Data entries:
····················

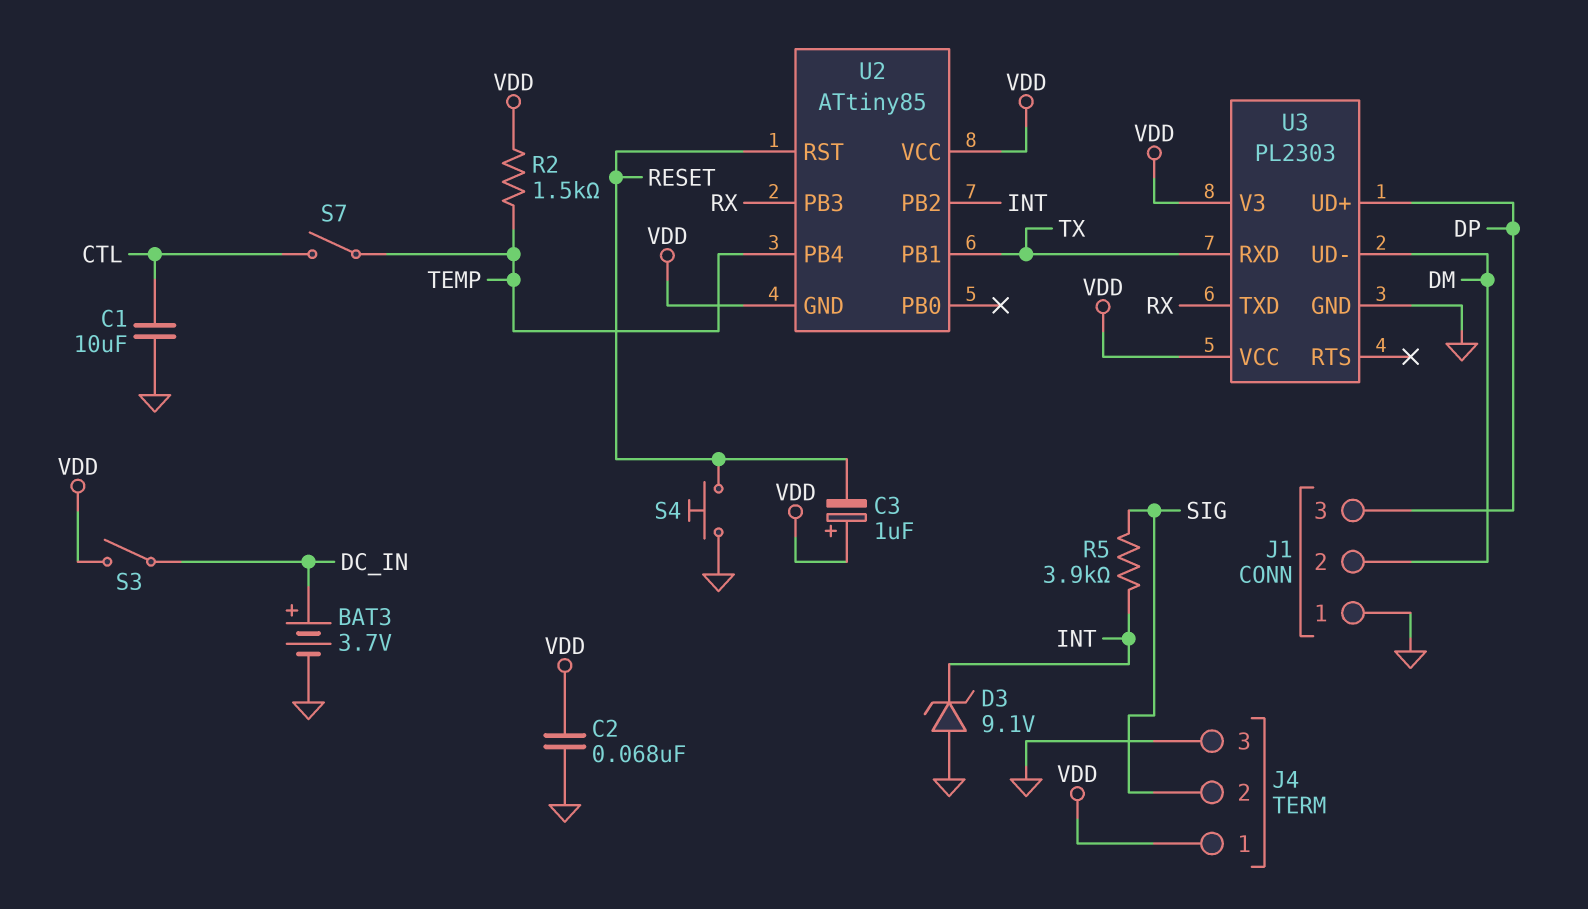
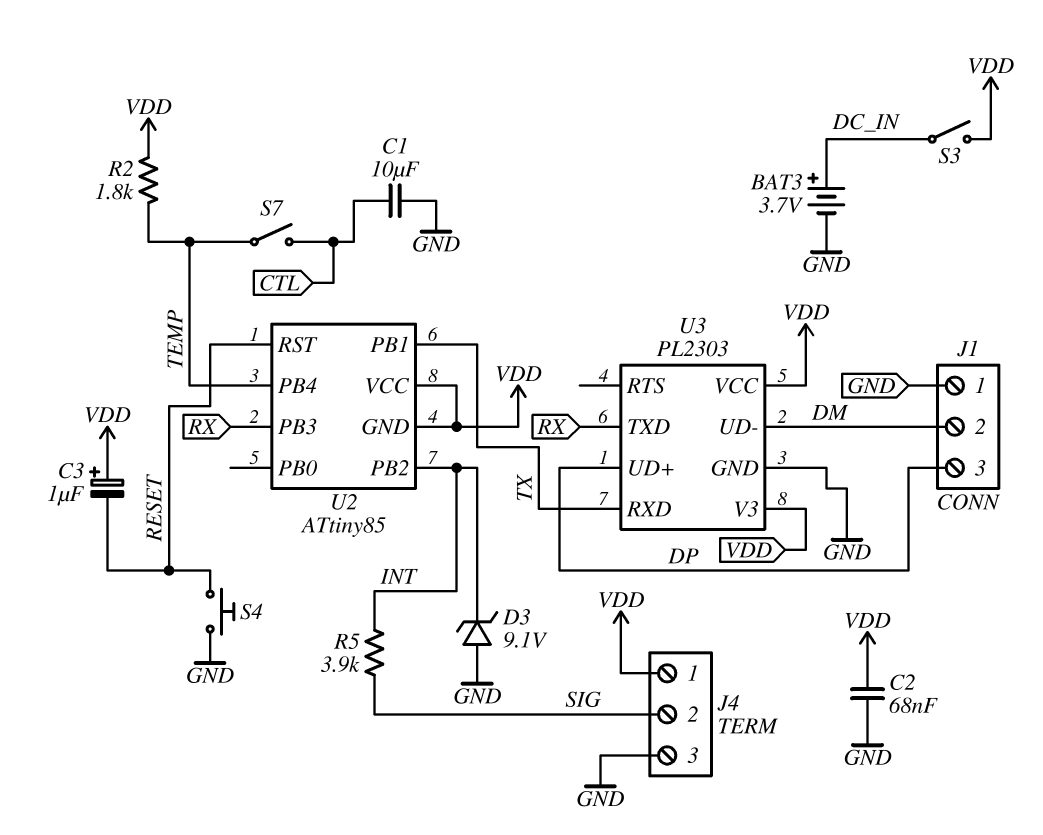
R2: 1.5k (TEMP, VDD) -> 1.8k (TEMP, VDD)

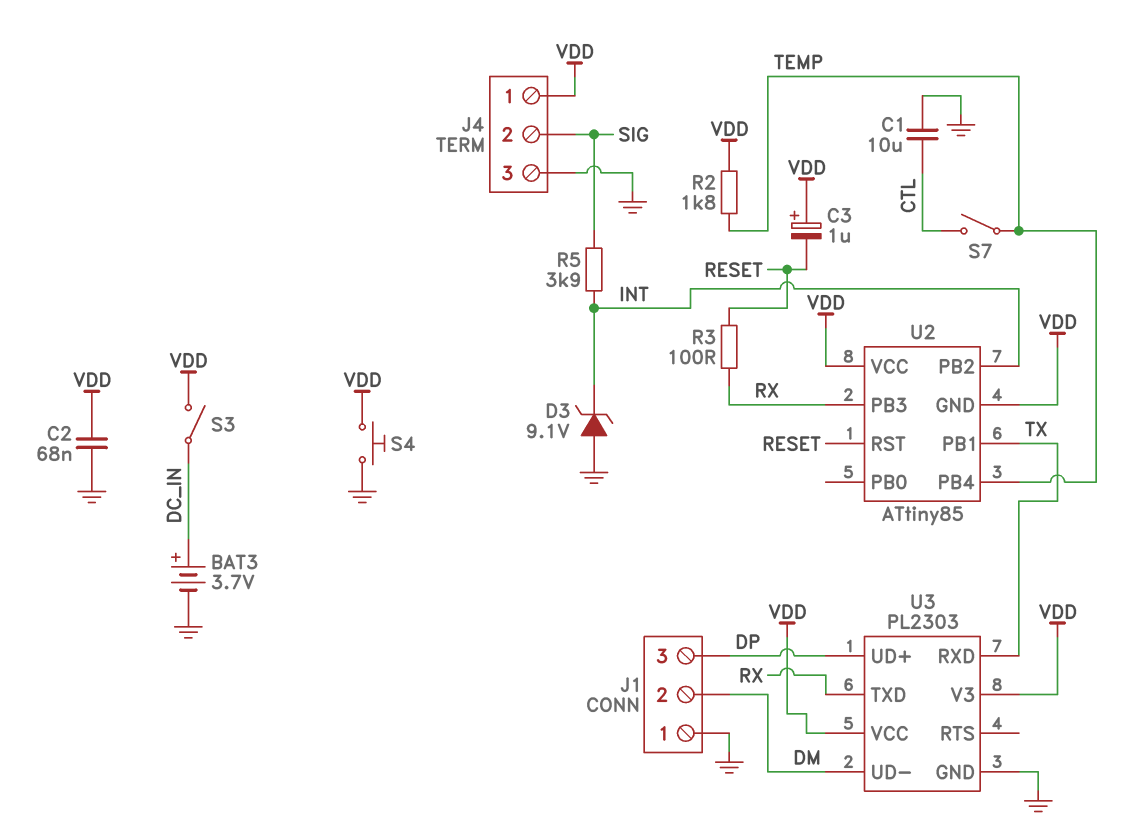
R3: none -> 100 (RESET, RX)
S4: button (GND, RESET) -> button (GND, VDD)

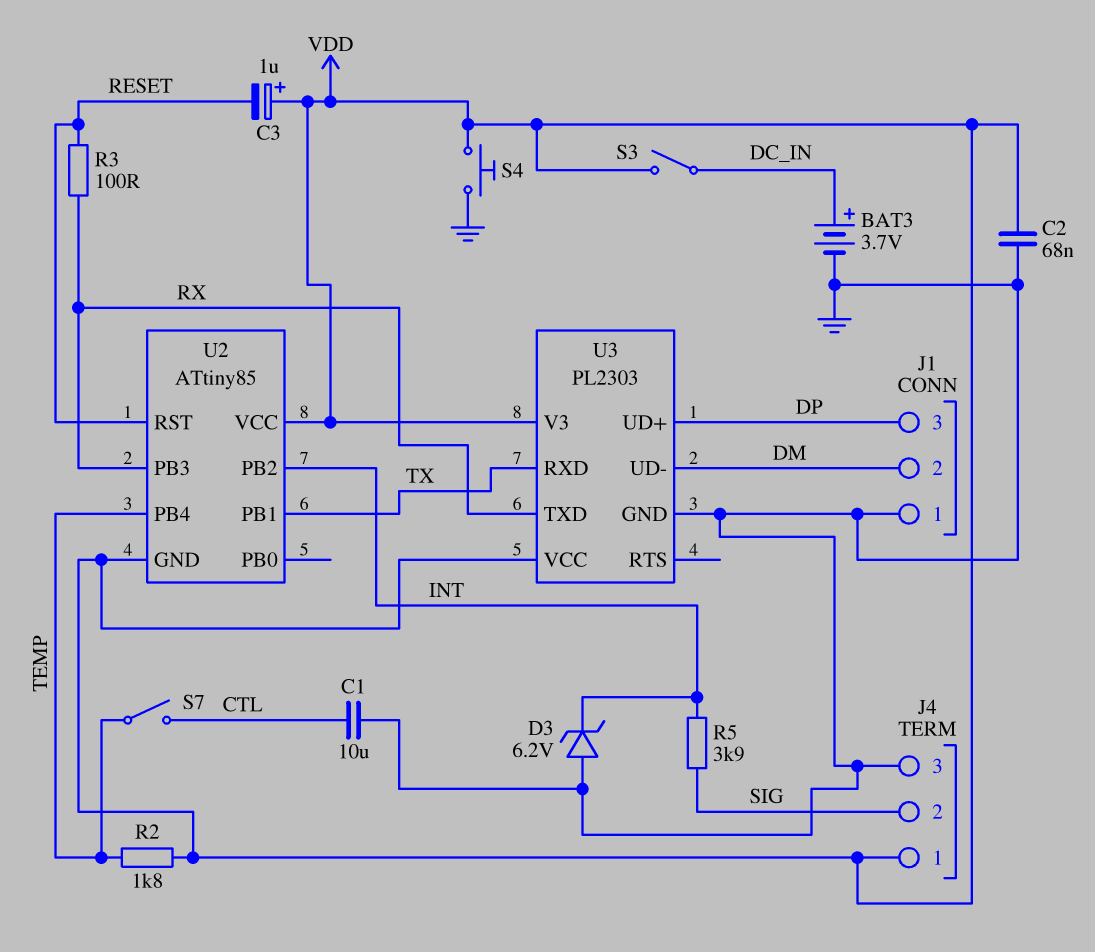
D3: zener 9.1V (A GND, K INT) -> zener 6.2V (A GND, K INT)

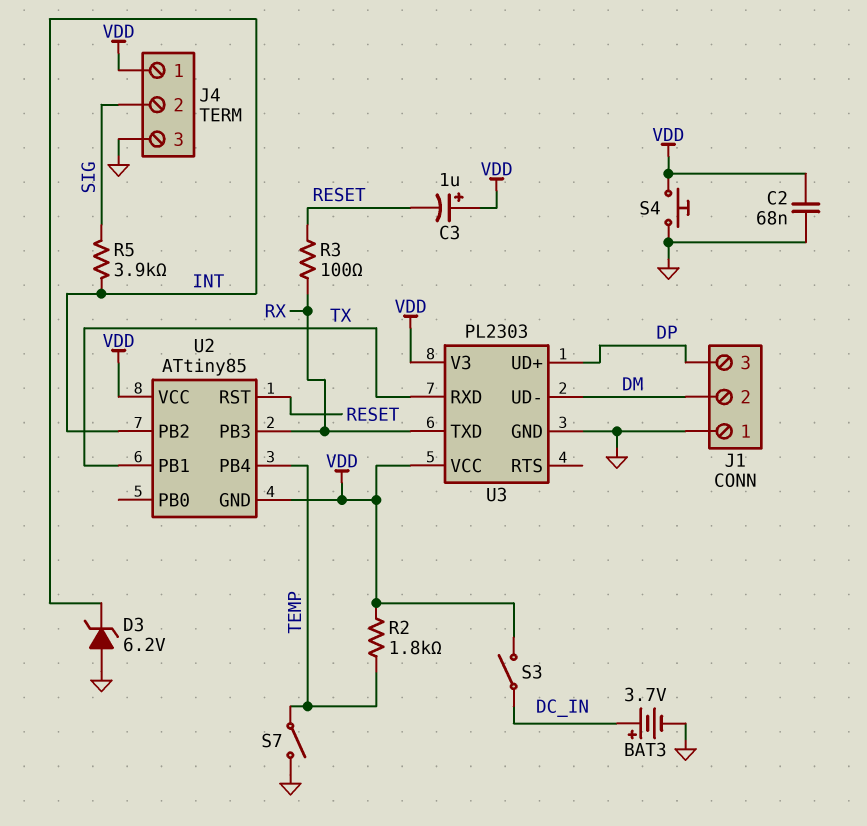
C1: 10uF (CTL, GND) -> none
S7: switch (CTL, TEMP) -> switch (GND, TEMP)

····················

### Exercise details
If an entry contains an image, print the rest of that entry exactly and leave the image out.

### Solution to this problem
R2: 1.5k (TEMP, VDD) -> 1.8k (TEMP, VDD)

R3: none -> 100 (RESET, RX)
S4: button (GND, RESET) -> button (GND, VDD)

D3: zener 9.1V (A GND, K INT) -> zener 6.2V (A GND, K INT)

C1: 10uF (CTL, GND) -> none
S7: switch (CTL, TEMP) -> switch (GND, TEMP)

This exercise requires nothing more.